● **Work to complete**
Would you please write out only the lines running from the top of the listing through the one holding "tan brick D3:I4", exactly, with both ends kept and pictures left out?

:::

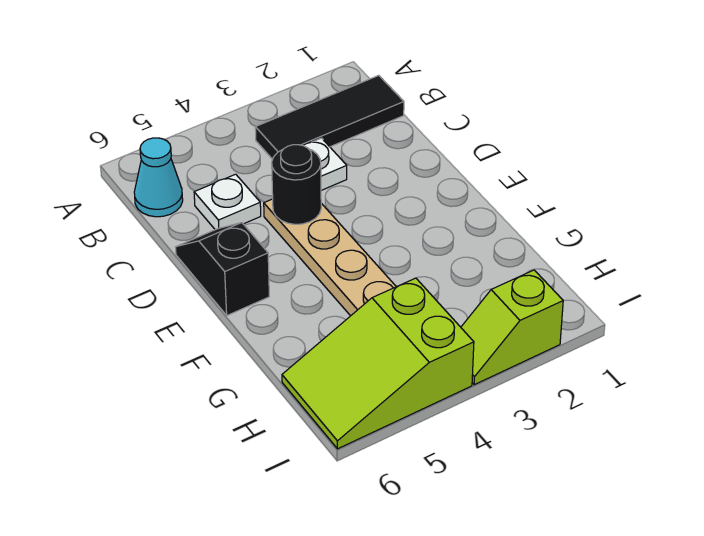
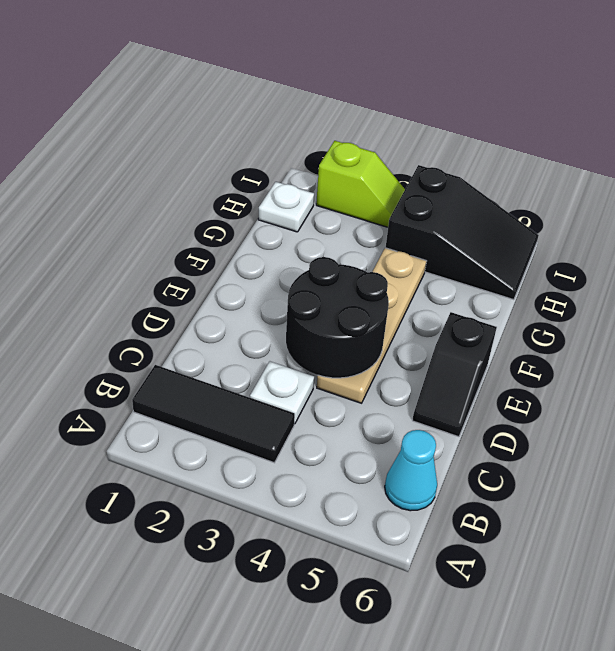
white plate C5 level 1 -> white plate H1 level 1
black round brick D4 level 2 -> black round brick D3:E4 level 2
lime slope H4:I6 level 1 top 4 -> black slope H4:I6 level 1 top 4

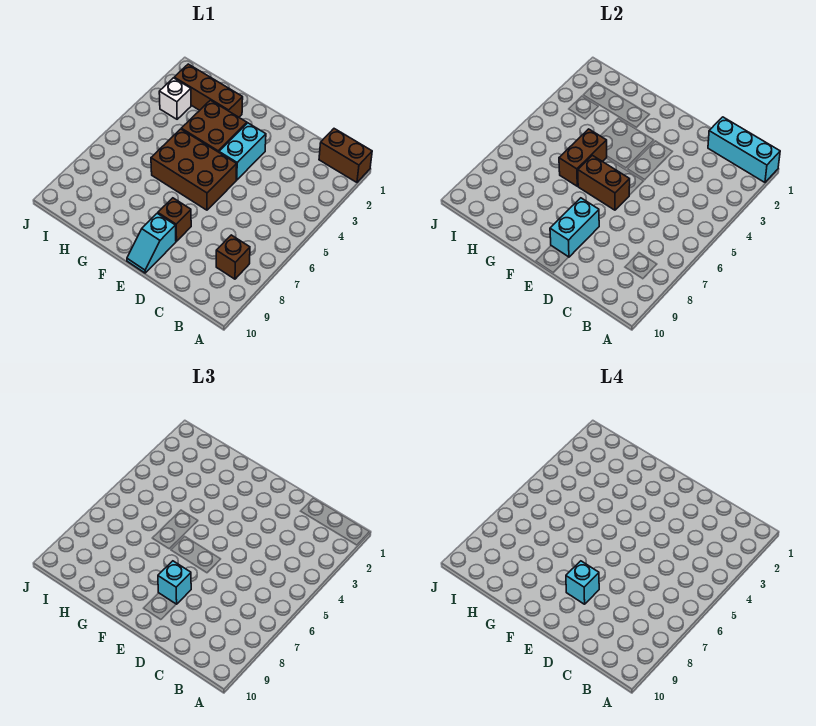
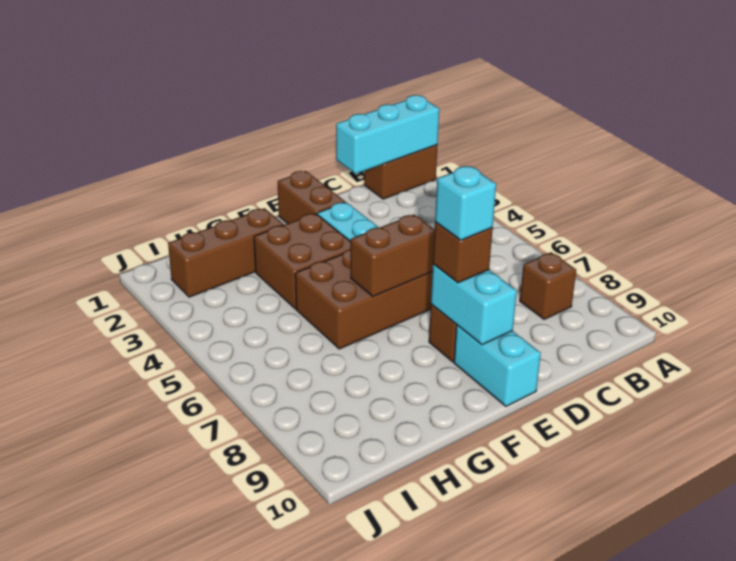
cyan brick E8 level 3 -> brown brick E8 level 3
cyan slope E9:E10 level 1 top 9 -> cyan brick E9:E10 level 1
brown brick G5:G6 level 2 -> brown brick E1:E2 level 1
white brick I3 level 1 -> none

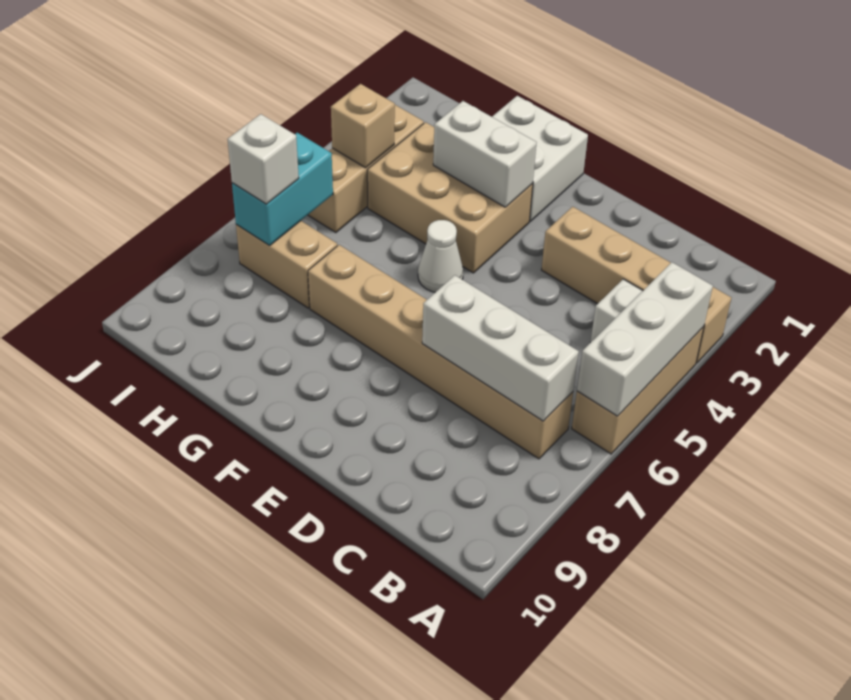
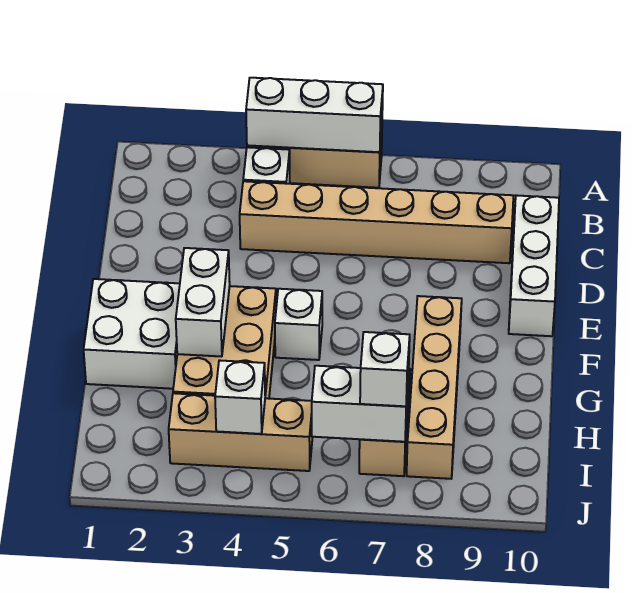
tan brick A3:D3 level 1 -> tan brick F8:I8 level 1
tan brick B7:G7 level 1 -> tan brick C4:C9 level 1
white brick B7:D7 level 2 -> white brick C10:E10 level 1
white cone F5 level 1 -> white brick F5 level 1
tan brick I4 level 2 -> white brick I4 level 2
cyan brick I6:I7 level 2 -> white brick I6:I7 level 2

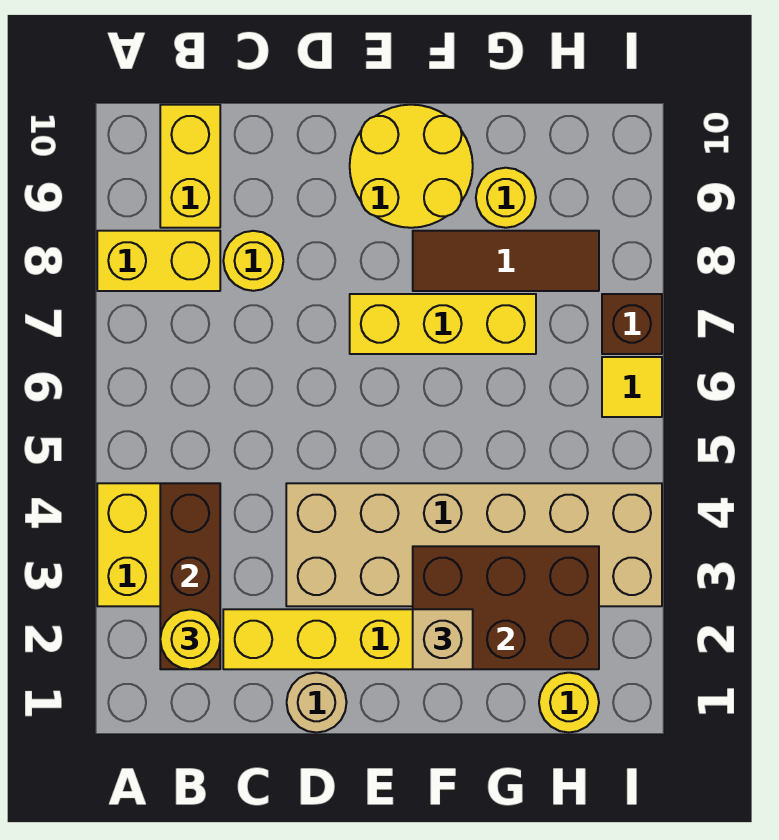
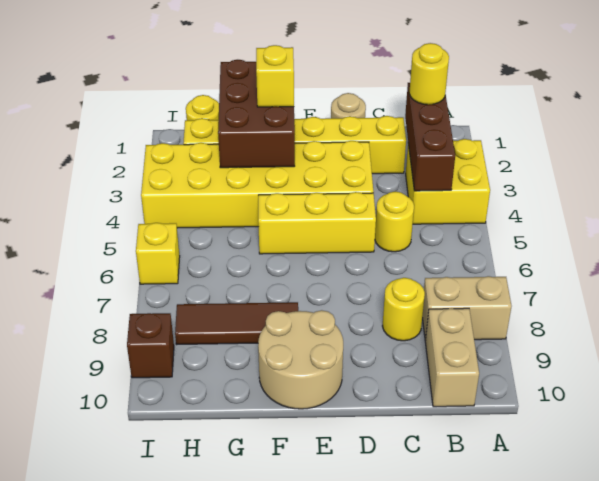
yellow brick A8:B8 level 1 -> tan brick A8:B8 level 1
yellow brick B9:B10 level 1 -> tan brick B9:B10 level 1
tan brick D3:I4 level 1 -> yellow brick D3:I4 level 1
yellow brick E7:G7 level 1 -> yellow brick D5:F5 level 1
yellow round brick E9:F10 level 1 -> tan round brick E9:F10 level 1
brown brick F2:H3 level 2 -> brown brick F1:G3 level 2
tan brick F2 level 3 -> yellow brick F2 level 3
yellow round brick G9 level 1 -> yellow round brick C5 level 1
yellow tile I6 level 1 -> yellow brick I6 level 1
brown brick I7 level 1 -> brown brick I9 level 1

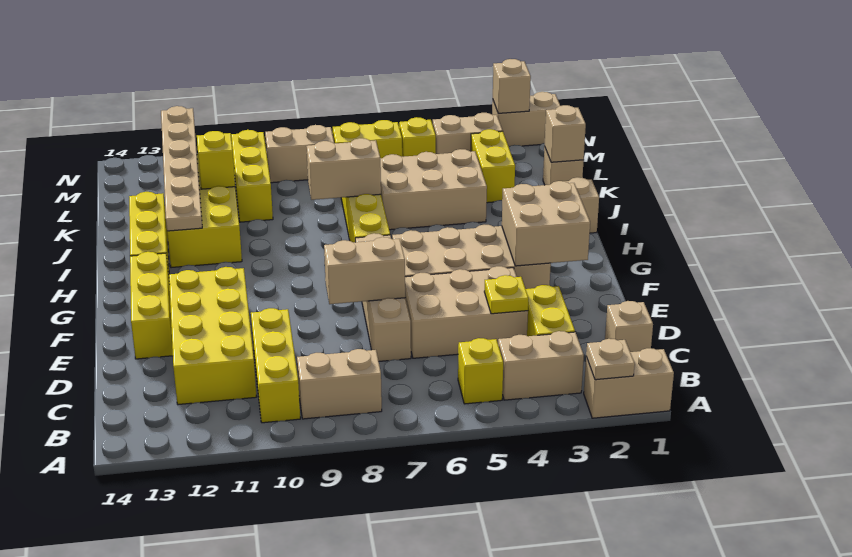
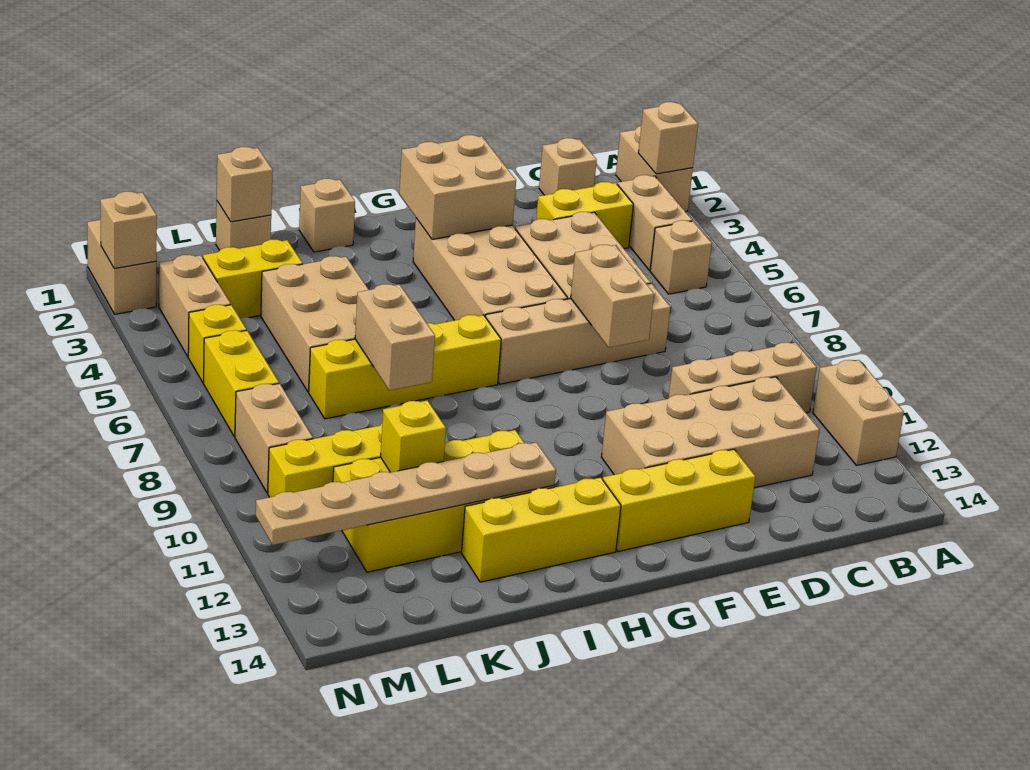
tan plate A2 level 2 -> tan brick A2 level 2
yellow brick B5 level 1 -> tan brick B5 level 1
tan brick B8:B9 level 1 -> tan brick A11:A12 level 1
yellow brick B10:D10 level 1 -> tan brick B10:D10 level 1
yellow brick C11:F12 level 1 -> tan brick C11:F12 level 1
yellow plate D4 level 2 -> none

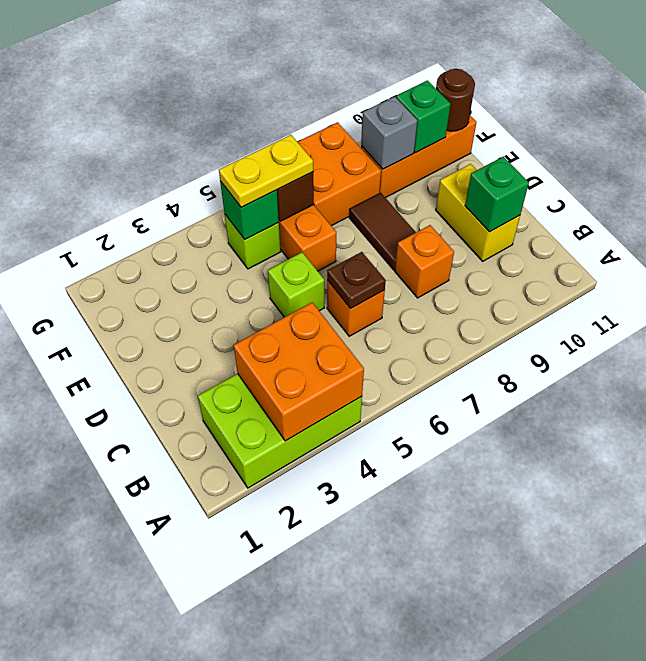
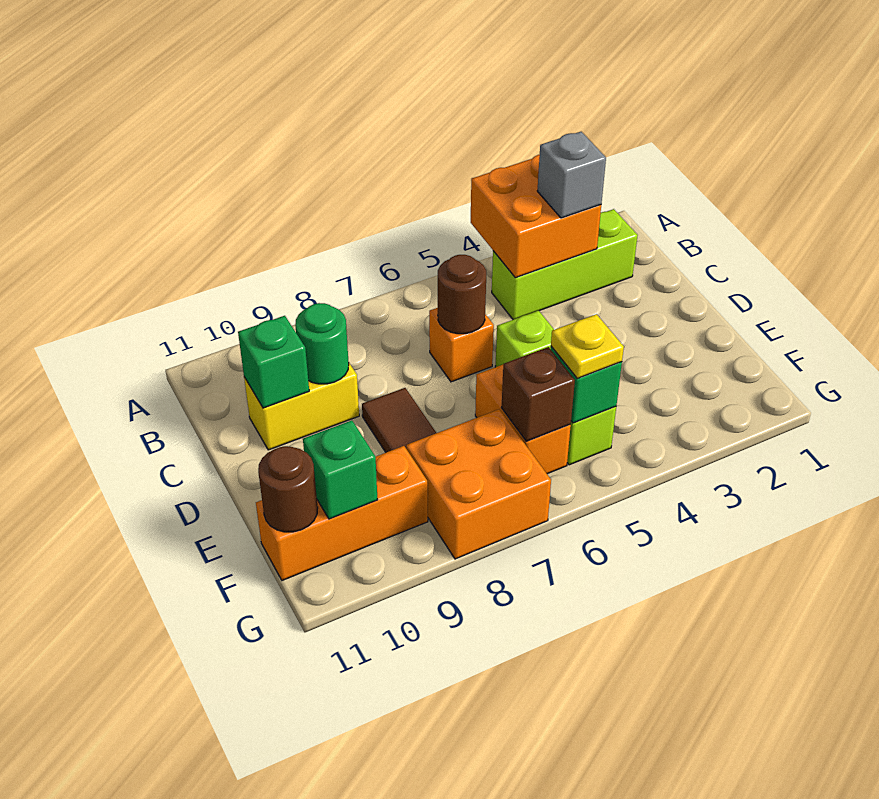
lime brick A2:B4 level 1 -> lime brick B2:B4 level 1
brown plate C6 level 2 -> brown round brick C6 level 2
orange brick C8 level 1 -> none
none -> green round brick C9 level 2
yellow brick C10:D10 level 1 -> yellow brick C9:C10 level 1
yellow plate F5:F6 level 3 -> yellow plate F5 level 3
grey brick F9 level 2 -> grey brick B3 level 3

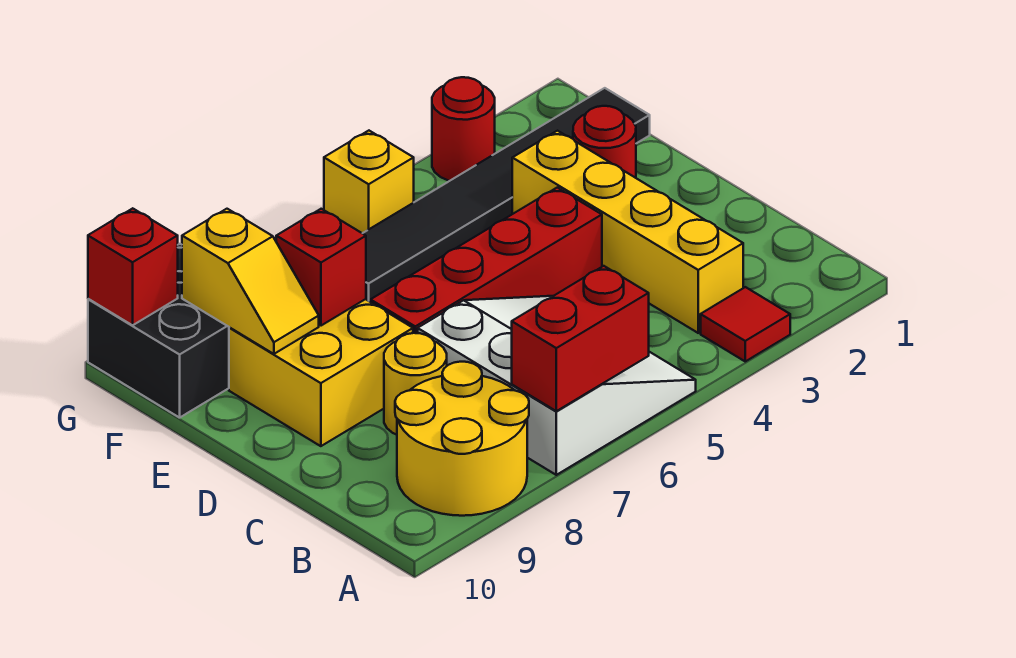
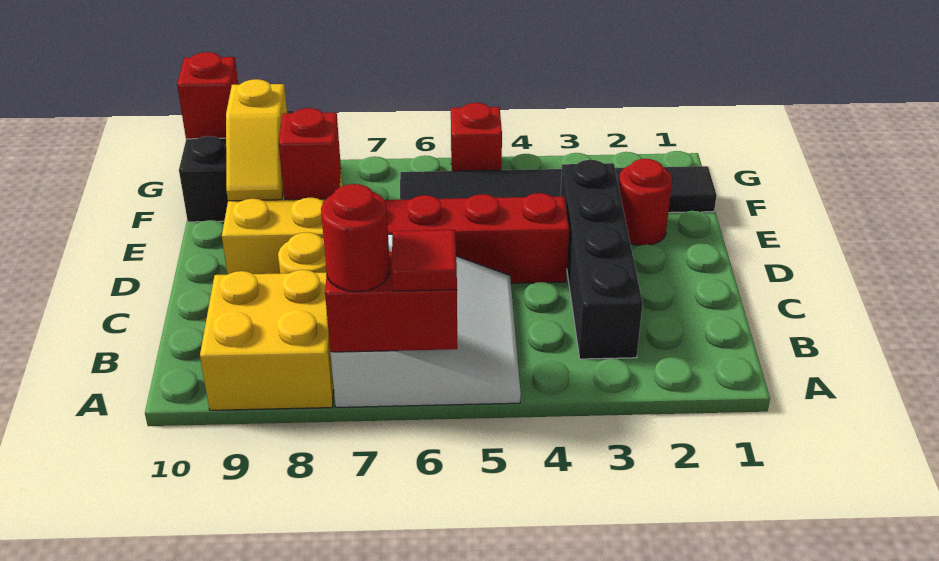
red tile A3 level 1 -> red tile A6 level 3
yellow round brick A8:B9 level 1 -> yellow brick A8:B9 level 1
yellow brick B3:E3 level 1 -> black brick B3:E3 level 1
red round brick G3 level 1 -> red round brick A7 level 3
yellow brick G5 level 1 -> red brick G5 level 1

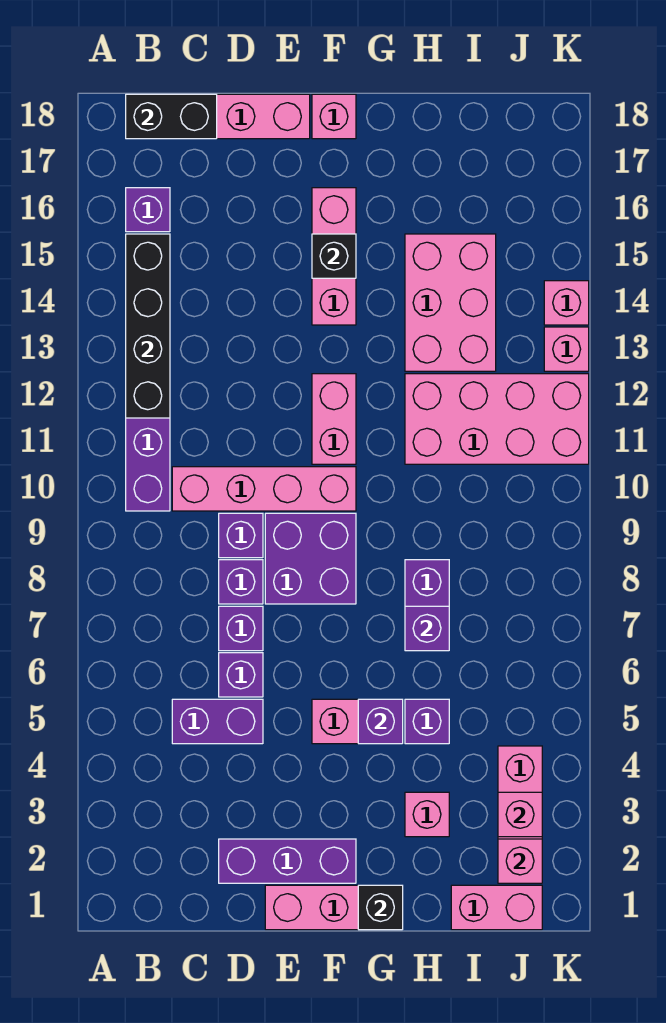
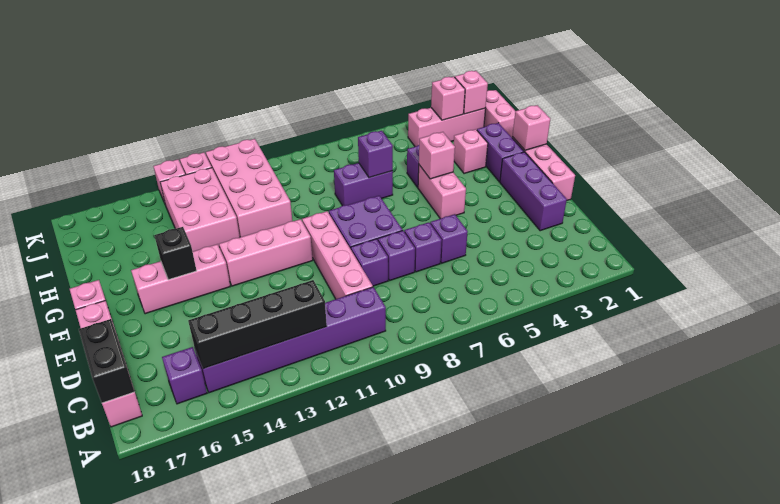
purple brick C5:D5 level 1 -> purple brick G2:H2 level 1
pink brick F11:F12 level 1 -> pink brick F11:F13 level 1
black brick G1 level 2 -> pink brick G1 level 2
purple brick G5 level 2 -> pink brick G5 level 2
pink brick H13:I15 level 1 -> pink brick H13:J14 level 1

:::

● **Solution to this exercise**
white plate C5 level 1 -> white plate H1 level 1
black round brick D4 level 2 -> black round brick D3:E4 level 2
lime slope H4:I6 level 1 top 4 -> black slope H4:I6 level 1 top 4

cyan brick E8 level 3 -> brown brick E8 level 3
cyan slope E9:E10 level 1 top 9 -> cyan brick E9:E10 level 1
brown brick G5:G6 level 2 -> brown brick E1:E2 level 1
white brick I3 level 1 -> none

tan brick A3:D3 level 1 -> tan brick F8:I8 level 1
tan brick B7:G7 level 1 -> tan brick C4:C9 level 1
white brick B7:D7 level 2 -> white brick C10:E10 level 1
white cone F5 level 1 -> white brick F5 level 1
tan brick I4 level 2 -> white brick I4 level 2
cyan brick I6:I7 level 2 -> white brick I6:I7 level 2

yellow brick A8:B8 level 1 -> tan brick A8:B8 level 1
yellow brick B9:B10 level 1 -> tan brick B9:B10 level 1
tan brick D3:I4 level 1 -> yellow brick D3:I4 level 1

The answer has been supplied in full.